Object state change records:
Content starts

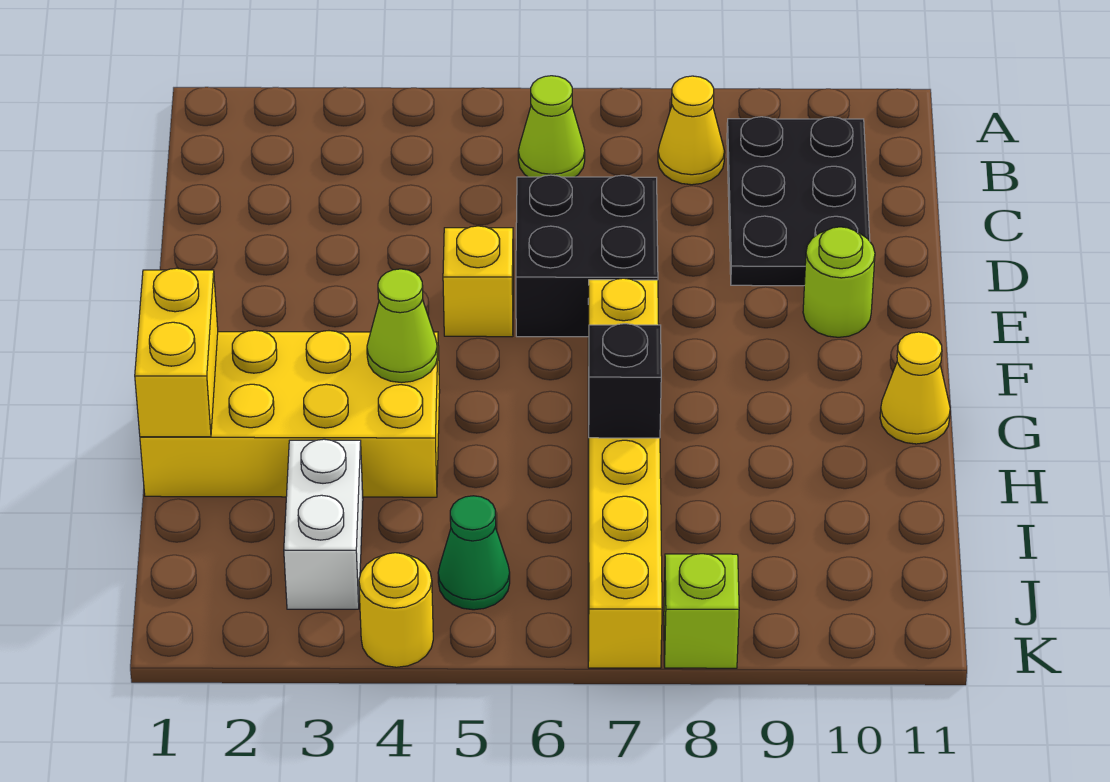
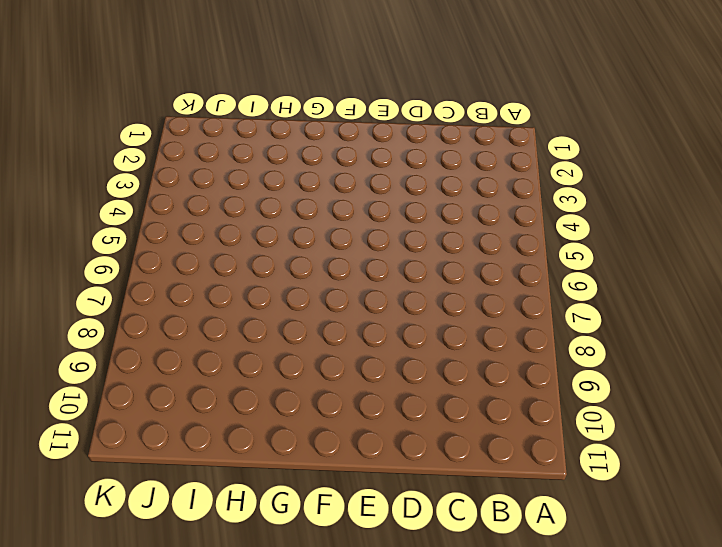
none -> lime cone B6 level 1
none -> yellow cone B8 level 1
none -> black plate B9:D10 level 1

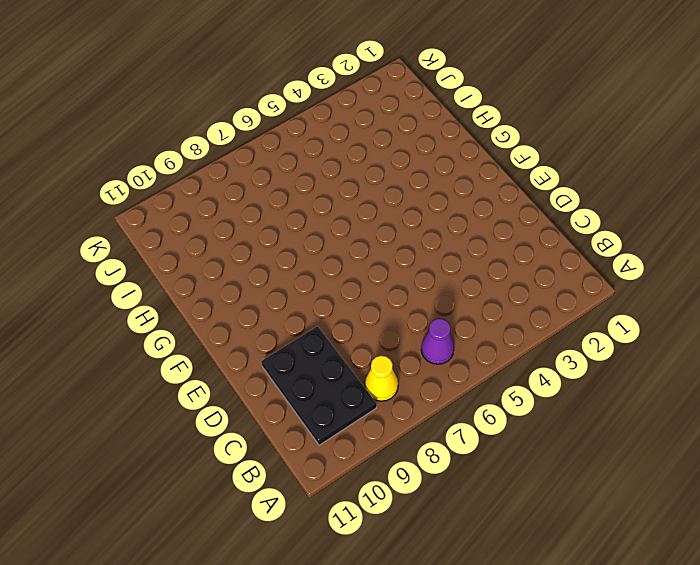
purple cone B6 level 1 -> lime cone B6 level 1
none -> black brick D6:E7 level 1
none -> yellow brick E5 level 1
none -> lime round brick E10 level 1

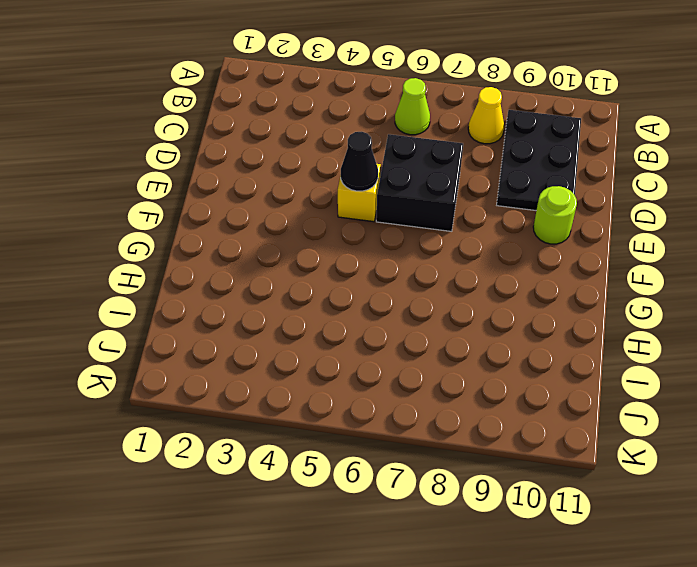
black cone E5 level 2 -> none
none -> yellow brick F7:K7 level 1
none -> yellow brick G1:H4 level 1
none -> yellow cone G11 level 1

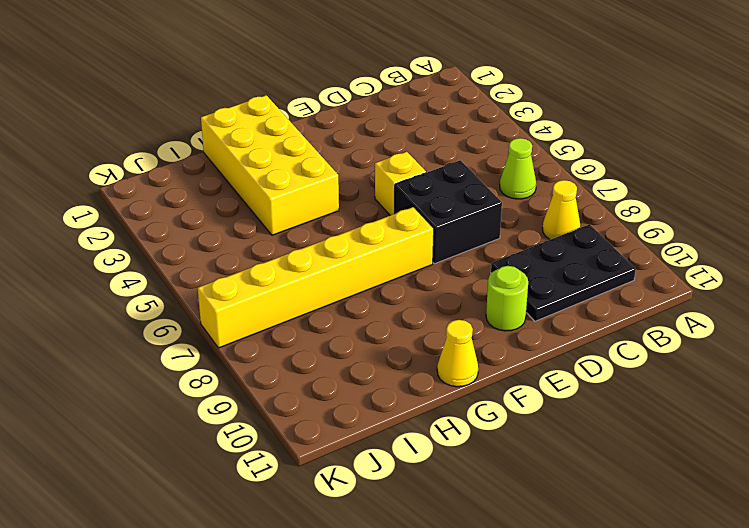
none -> white brick I3:J3 level 1
none -> green cone J5 level 1
none -> yellow round brick K4 level 1

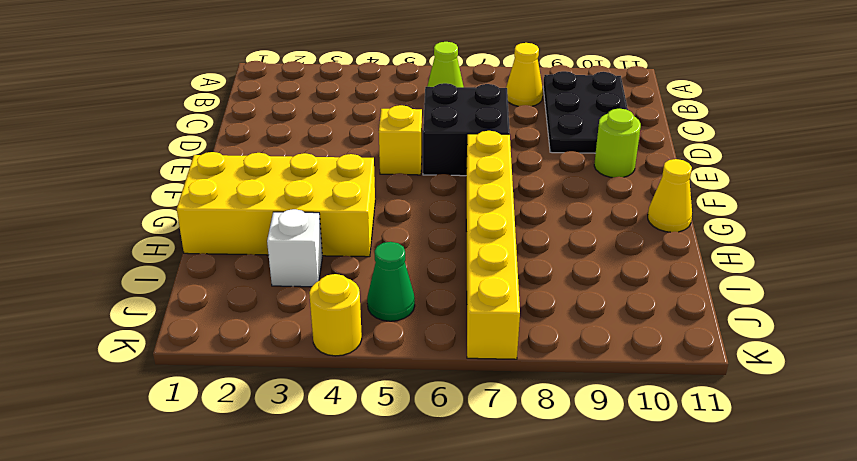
white brick I3 level 1 -> white brick I3:J3 level 1
none -> lime brick K8 level 1
none -> yellow brick G1:H1 level 2
none -> lime cone G4 level 2

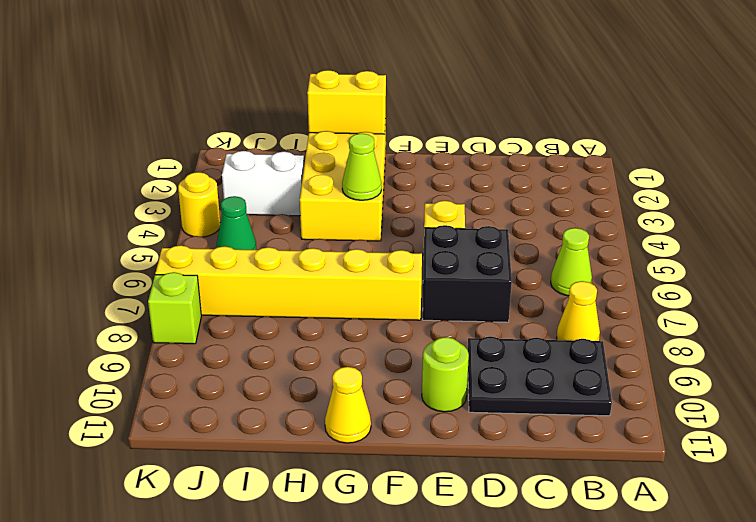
none -> black brick H7 level 2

Content ends

AIM OF THE EXERCISE: For this exercise, copy each line of the data above exactly, from the first through the line containing "none -> yellow brick F7:K7 level 1", and drop the pictures.

SOLUTION TO THIS EXERCISE:
none -> lime cone B6 level 1
none -> yellow cone B8 level 1
none -> black plate B9:D10 level 1

purple cone B6 level 1 -> lime cone B6 level 1
none -> black brick D6:E7 level 1
none -> yellow brick E5 level 1
none -> lime round brick E10 level 1

black cone E5 level 2 -> none
none -> yellow brick F7:K7 level 1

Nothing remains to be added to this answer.